> [WHAT YOU SHOULD DO]:
In the records below, count the lines that have "gained" and answer with the number alone.
┌─ DATA SECTION
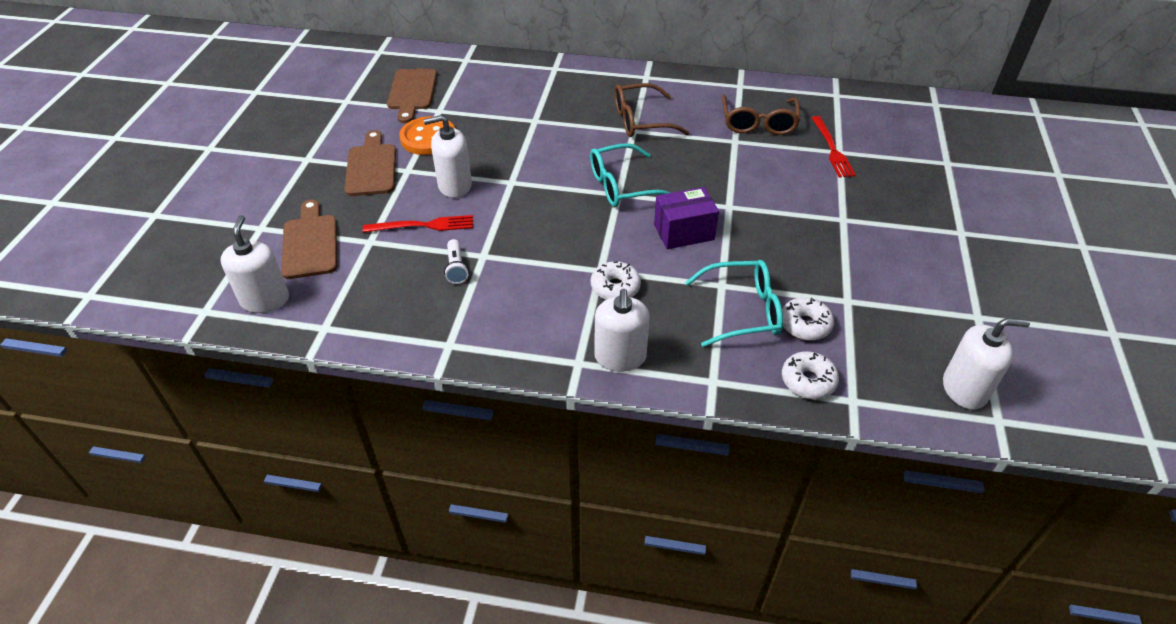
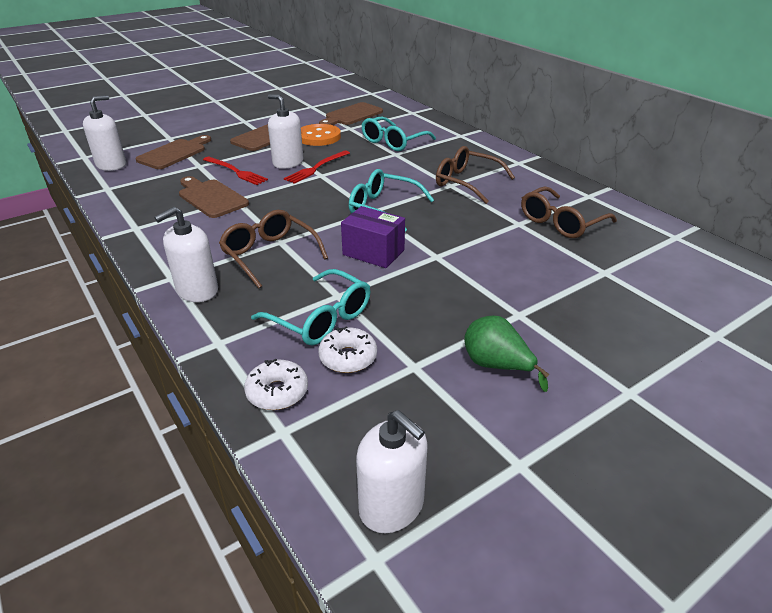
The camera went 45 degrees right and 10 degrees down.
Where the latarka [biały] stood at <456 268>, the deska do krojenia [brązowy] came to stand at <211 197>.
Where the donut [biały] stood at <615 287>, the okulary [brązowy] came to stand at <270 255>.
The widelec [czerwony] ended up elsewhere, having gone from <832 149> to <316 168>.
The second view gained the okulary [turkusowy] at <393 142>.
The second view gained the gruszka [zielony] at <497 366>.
└─
> [RESULT OF THIS TASK]:
2